= Beginning of Section =

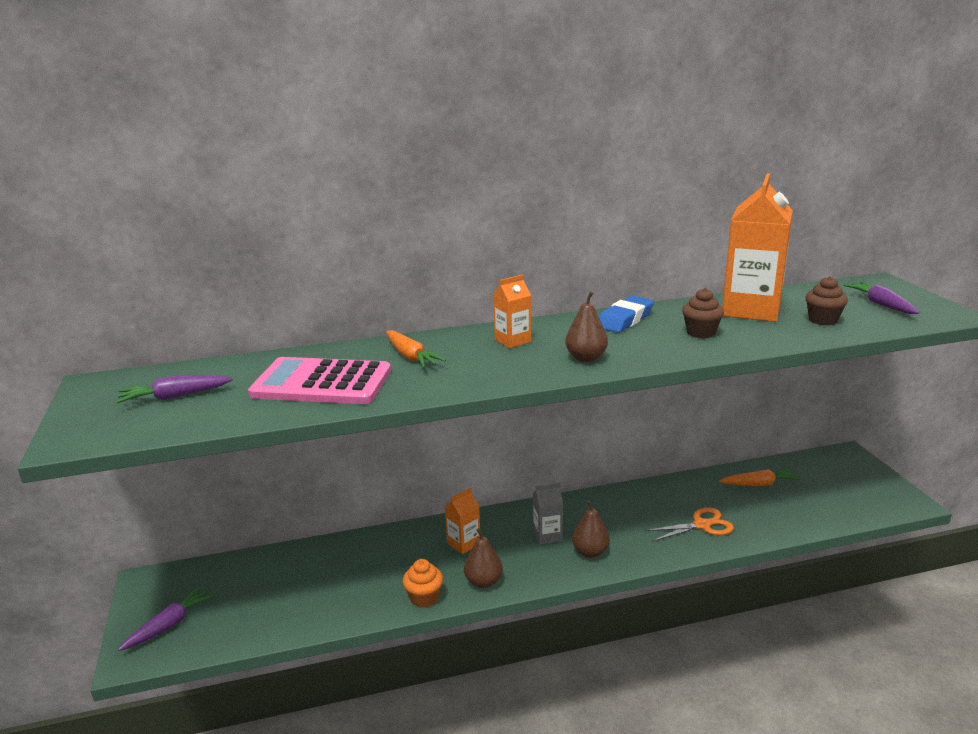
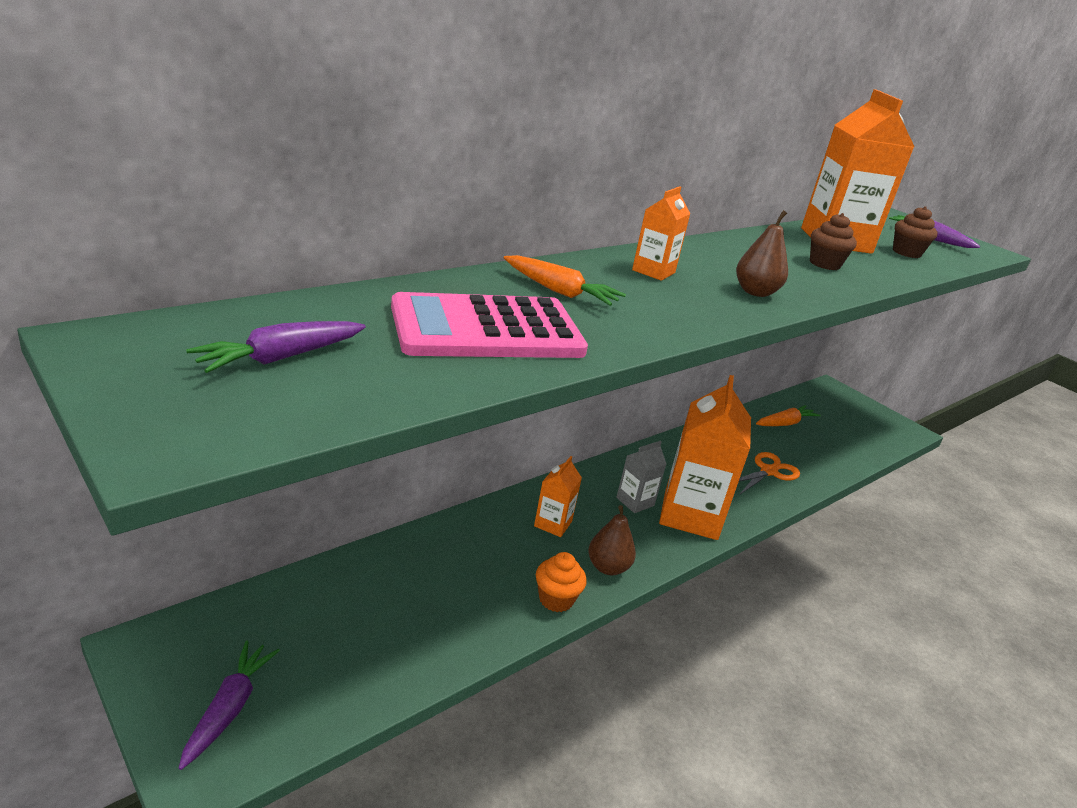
camera: 30 degrees left, 5 degrees up
(590, 552) = (690, 515): brown pear -> orange carton
(625, 320) = (737, 248): blue eraser -> none

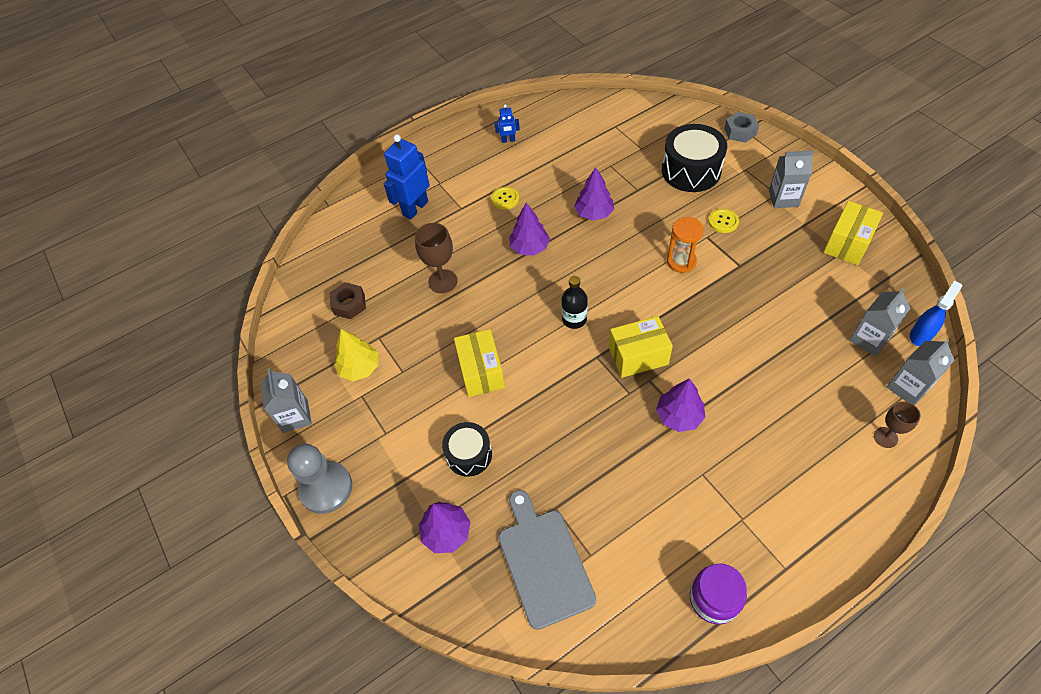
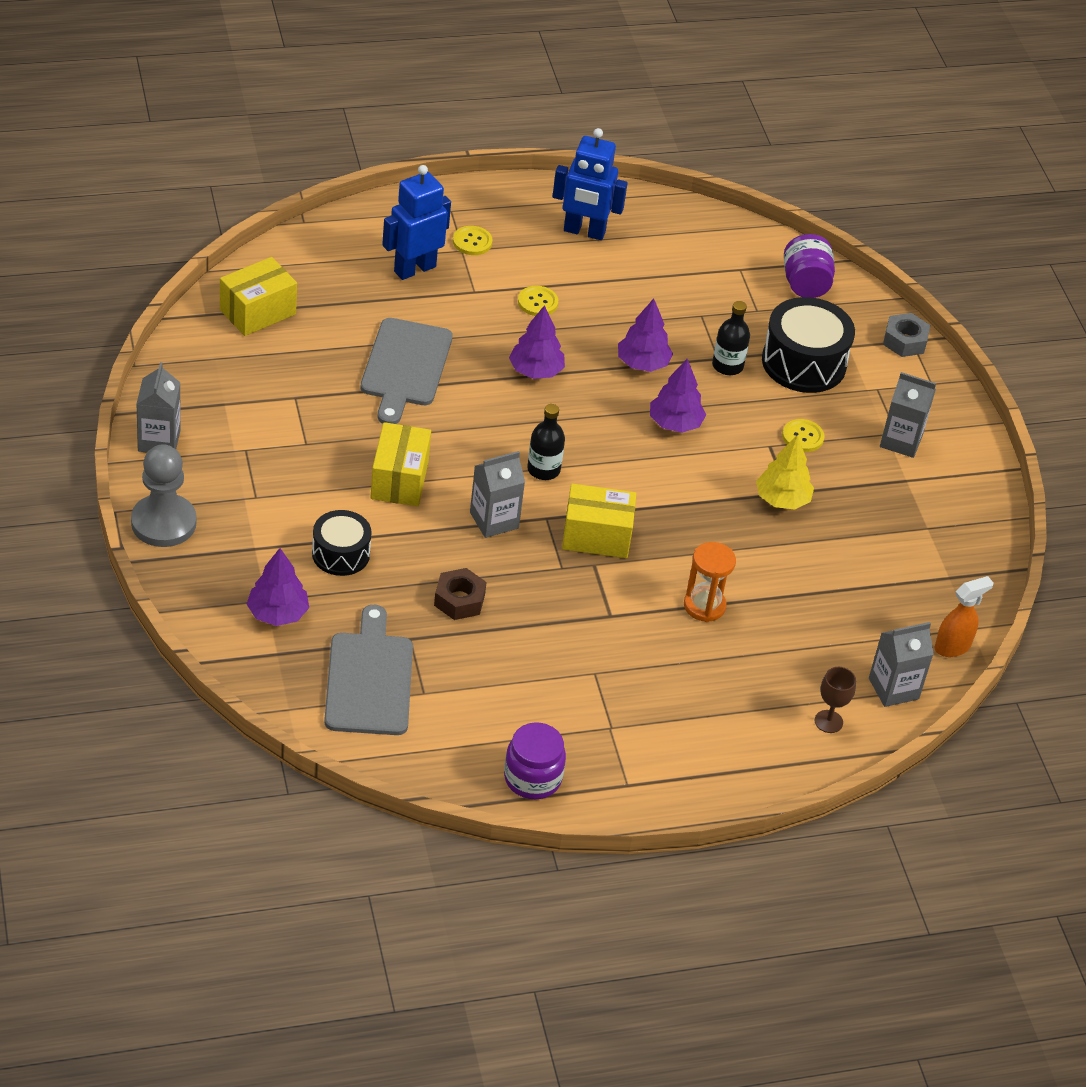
camera: 10 degrees right, 10 degrees down
(349, 304) = (276, 348): brown nut -> brown nut (459, 600)
(360, 368) = (257, 420): yellow tree -> yellow tree (782, 499)
(442, 175) = (472, 242): none -> yellow button
(443, 281) = (405, 367): brown goblet -> grey cutting board
(508, 140) = (584, 232): blue robot -> blue robot, size x2.02
(646, 192) = (727, 366): none -> black bottle
(659, 120) = (805, 284): none -> purple jar
(679, 416) = (605, 611): purple tree -> purple tree (675, 423)
(681, 262) = (717, 460): orange hourglass -> orange hourglass (704, 606)
(847, 243) = (942, 521): yellow box -> yellow box (257, 312)
(869, 339) = (887, 627): grey carton -> grey carton (494, 520)
(920, 335) = (953, 647): blue spray bottle -> orange spray bottle

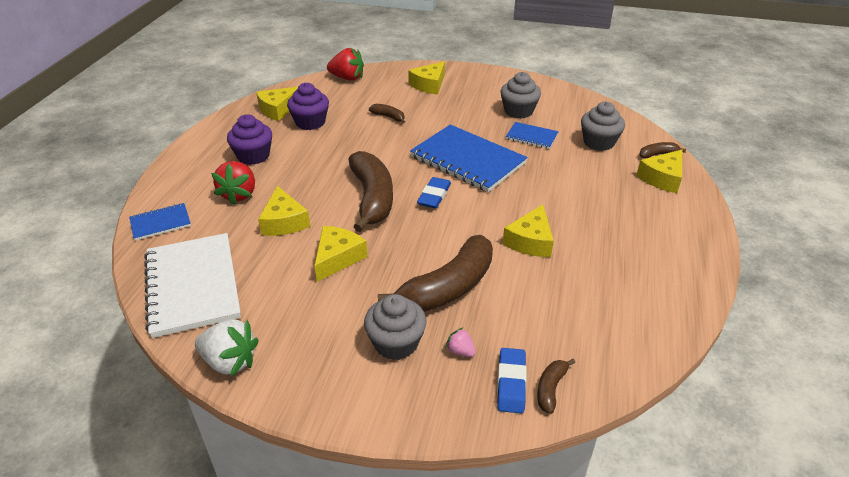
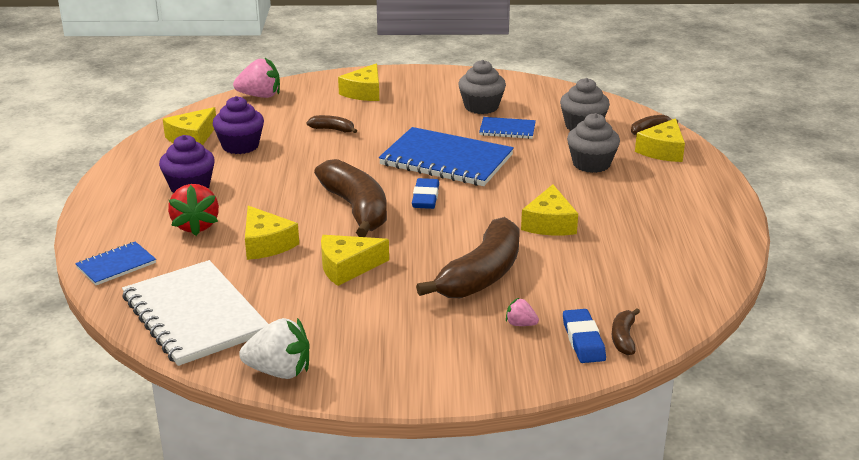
camera: 15 degrees left, 10 degrees down
(337, 258) = (347, 267): yellow cheese -> yellow cheese turned 120 degrees counterclockwise
(347, 78) = (260, 96): red strawberry -> pink strawberry
(396, 343) = (450, 328): grey cupcake -> grey cupcake (591, 164)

= End of Section =

**REQUIREMENT:** Print the material precisely as given, dropping any images it holds.

**ANSWER FOR THE TASK:**
camera: 30 degrees left, 5 degrees up
(590, 552) = (690, 515): brown pear -> orange carton
(625, 320) = (737, 248): blue eraser -> none

camera: 10 degrees right, 10 degrees down
(349, 304) = (276, 348): brown nut -> brown nut (459, 600)
(360, 368) = (257, 420): yellow tree -> yellow tree (782, 499)
(442, 175) = (472, 242): none -> yellow button
(443, 281) = (405, 367): brown goblet -> grey cutting board
(508, 140) = (584, 232): blue robot -> blue robot, size x2.02
(646, 192) = (727, 366): none -> black bottle
(659, 120) = (805, 284): none -> purple jar
(679, 416) = (605, 611): purple tree -> purple tree (675, 423)
(681, 262) = (717, 460): orange hourglass -> orange hourglass (704, 606)
(847, 243) = (942, 521): yellow box -> yellow box (257, 312)
(869, 339) = (887, 627): grey carton -> grey carton (494, 520)
(920, 335) = (953, 647): blue spray bottle -> orange spray bottle

camera: 15 degrees left, 10 degrees down
(337, 258) = (347, 267): yellow cheese -> yellow cheese turned 120 degrees counterclockwise
(347, 78) = (260, 96): red strawberry -> pink strawberry
(396, 343) = (450, 328): grey cupcake -> grey cupcake (591, 164)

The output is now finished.